= DATA UNDER STUDY =
══════

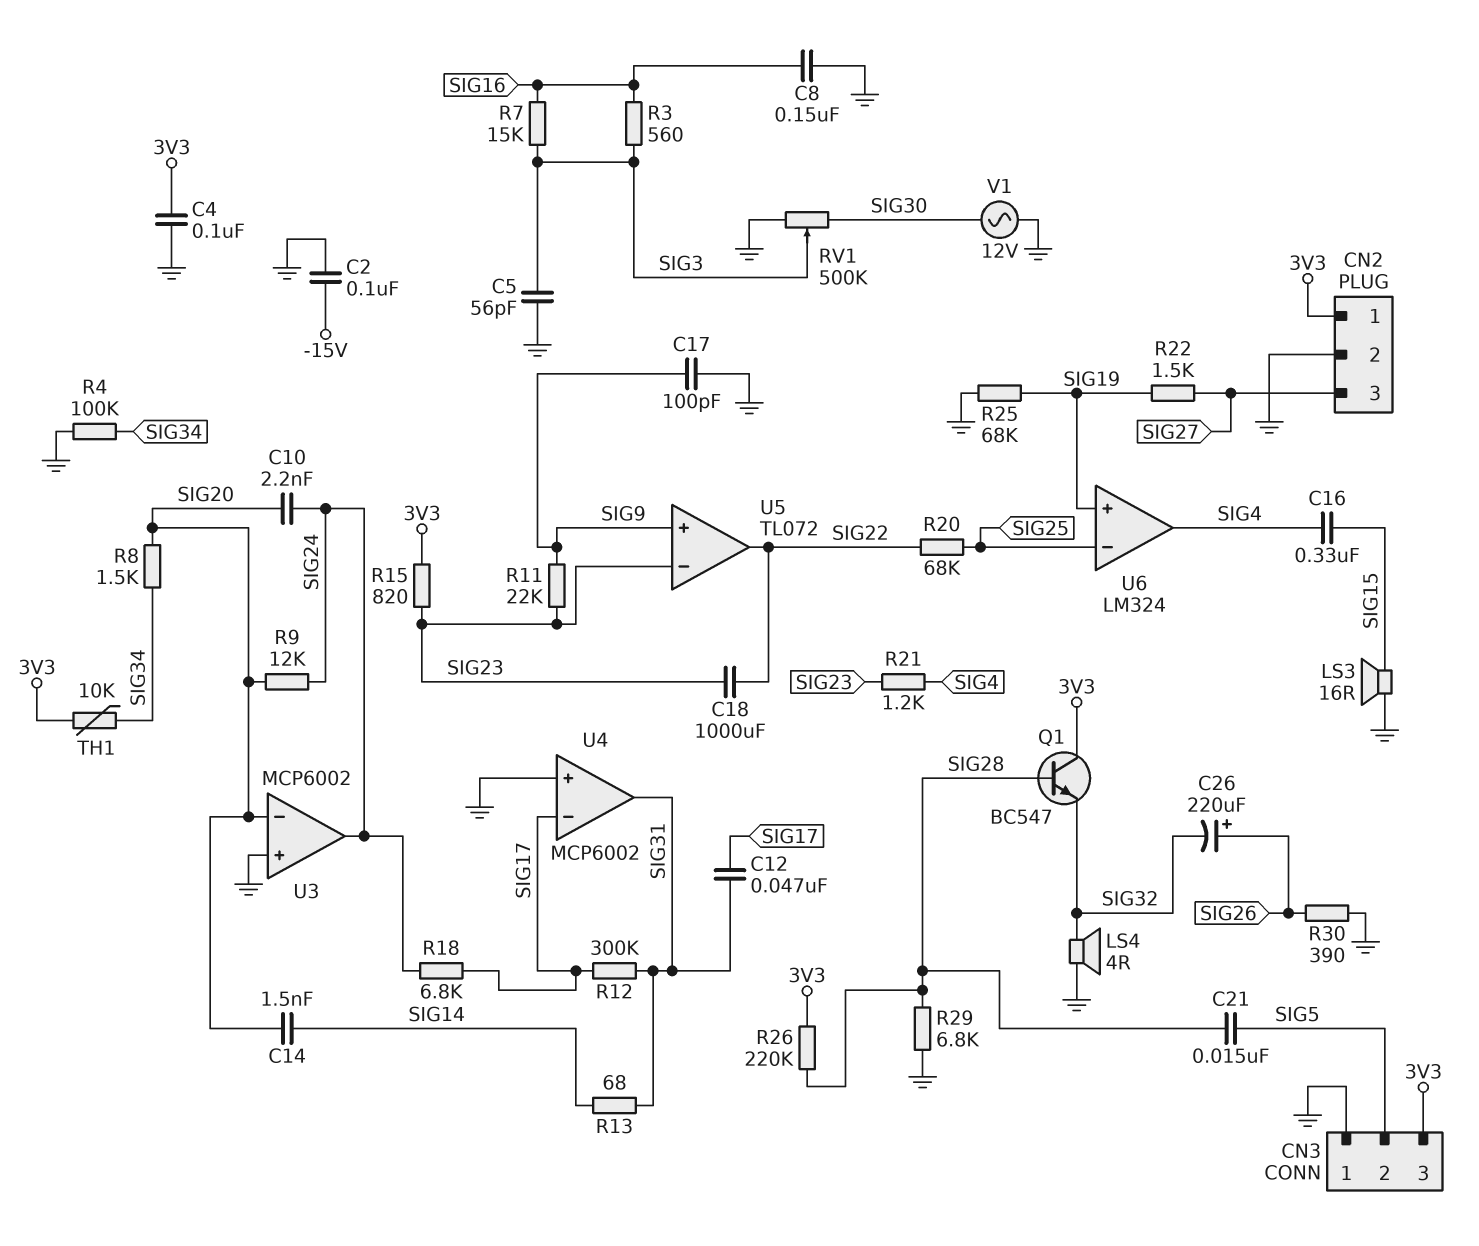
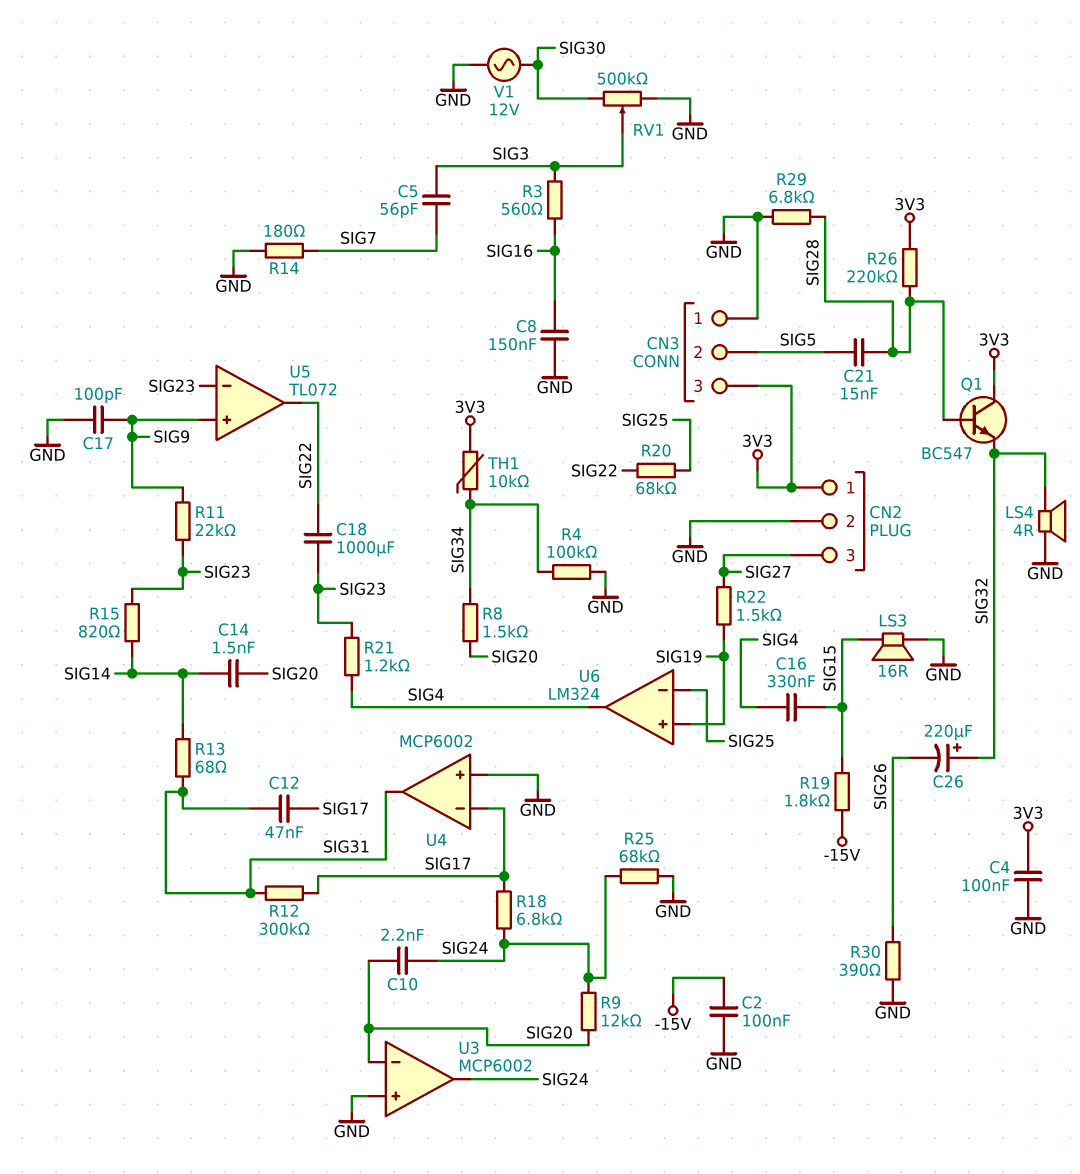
C5: 56pF (GND, SIG3) -> 56pF (SIG3, SIG7)
C26: 220uF (plus SIG26, minus SIG32) -> 220uF (plus SIG32, minus SIG26)
R7: 15k (SIG3, SIG16) -> none
R14: none -> 180 (GND, SIG7)
R15: 820 (3V3, SIG23) -> 820 (SIG14, SIG23)
R19: none -> 1.8k (-15V, SIG15)
R25: 68k (GND, SIG19) -> 68k (GND, SIG24)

══════

= WORK REQUIRED =
The expected output is every record above, copied exactly, without pictures.

= YOUR SOLUTION =
C5: 56pF (GND, SIG3) -> 56pF (SIG3, SIG7)
C26: 220uF (plus SIG26, minus SIG32) -> 220uF (plus SIG32, minus SIG26)
R7: 15k (SIG3, SIG16) -> none
R14: none -> 180 (GND, SIG7)
R15: 820 (3V3, SIG23) -> 820 (SIG14, SIG23)
R19: none -> 1.8k (-15V, SIG15)
R25: 68k (GND, SIG19) -> 68k (GND, SIG24)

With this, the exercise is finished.